- **JOB**:
Starting from the line that contains "building: [157,86,199,131] -> none", reproduce each line exactly through the end of the material, and include no other lines.

^^^^

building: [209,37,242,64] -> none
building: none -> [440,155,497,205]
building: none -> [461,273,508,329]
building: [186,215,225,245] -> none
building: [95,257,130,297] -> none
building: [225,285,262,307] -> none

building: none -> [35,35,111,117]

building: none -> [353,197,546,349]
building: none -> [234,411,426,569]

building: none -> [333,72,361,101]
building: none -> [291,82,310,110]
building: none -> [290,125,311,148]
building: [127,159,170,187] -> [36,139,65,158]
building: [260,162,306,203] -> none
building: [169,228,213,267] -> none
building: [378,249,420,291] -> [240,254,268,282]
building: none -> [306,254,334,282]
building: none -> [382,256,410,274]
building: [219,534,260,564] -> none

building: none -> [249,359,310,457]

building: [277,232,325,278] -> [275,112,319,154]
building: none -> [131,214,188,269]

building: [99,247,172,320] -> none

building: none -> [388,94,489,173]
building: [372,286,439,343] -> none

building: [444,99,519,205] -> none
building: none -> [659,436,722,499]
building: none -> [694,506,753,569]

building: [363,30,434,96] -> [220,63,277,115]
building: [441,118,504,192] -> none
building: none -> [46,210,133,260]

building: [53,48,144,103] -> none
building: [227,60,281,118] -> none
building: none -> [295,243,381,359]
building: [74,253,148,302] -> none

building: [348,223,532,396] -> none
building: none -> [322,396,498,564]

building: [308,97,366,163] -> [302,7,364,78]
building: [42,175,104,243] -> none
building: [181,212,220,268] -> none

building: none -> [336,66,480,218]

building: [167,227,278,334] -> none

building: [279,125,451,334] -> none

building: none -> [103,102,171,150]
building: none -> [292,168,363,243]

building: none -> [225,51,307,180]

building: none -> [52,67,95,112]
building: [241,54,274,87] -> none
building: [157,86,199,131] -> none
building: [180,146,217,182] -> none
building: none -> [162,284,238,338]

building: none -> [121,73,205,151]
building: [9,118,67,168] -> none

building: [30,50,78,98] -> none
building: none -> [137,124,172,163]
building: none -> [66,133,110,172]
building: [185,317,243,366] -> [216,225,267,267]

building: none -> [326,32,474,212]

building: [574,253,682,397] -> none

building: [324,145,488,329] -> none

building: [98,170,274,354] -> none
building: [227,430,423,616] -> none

^^^^

- **YOUR RESPONSE**:
building: [157,86,199,131] -> none
building: [180,146,217,182] -> none
building: none -> [162,284,238,338]

building: none -> [121,73,205,151]
building: [9,118,67,168] -> none

building: [30,50,78,98] -> none
building: none -> [137,124,172,163]
building: none -> [66,133,110,172]
building: [185,317,243,366] -> [216,225,267,267]

building: none -> [326,32,474,212]

building: [574,253,682,397] -> none

building: [324,145,488,329] -> none

building: [98,170,274,354] -> none
building: [227,430,423,616] -> none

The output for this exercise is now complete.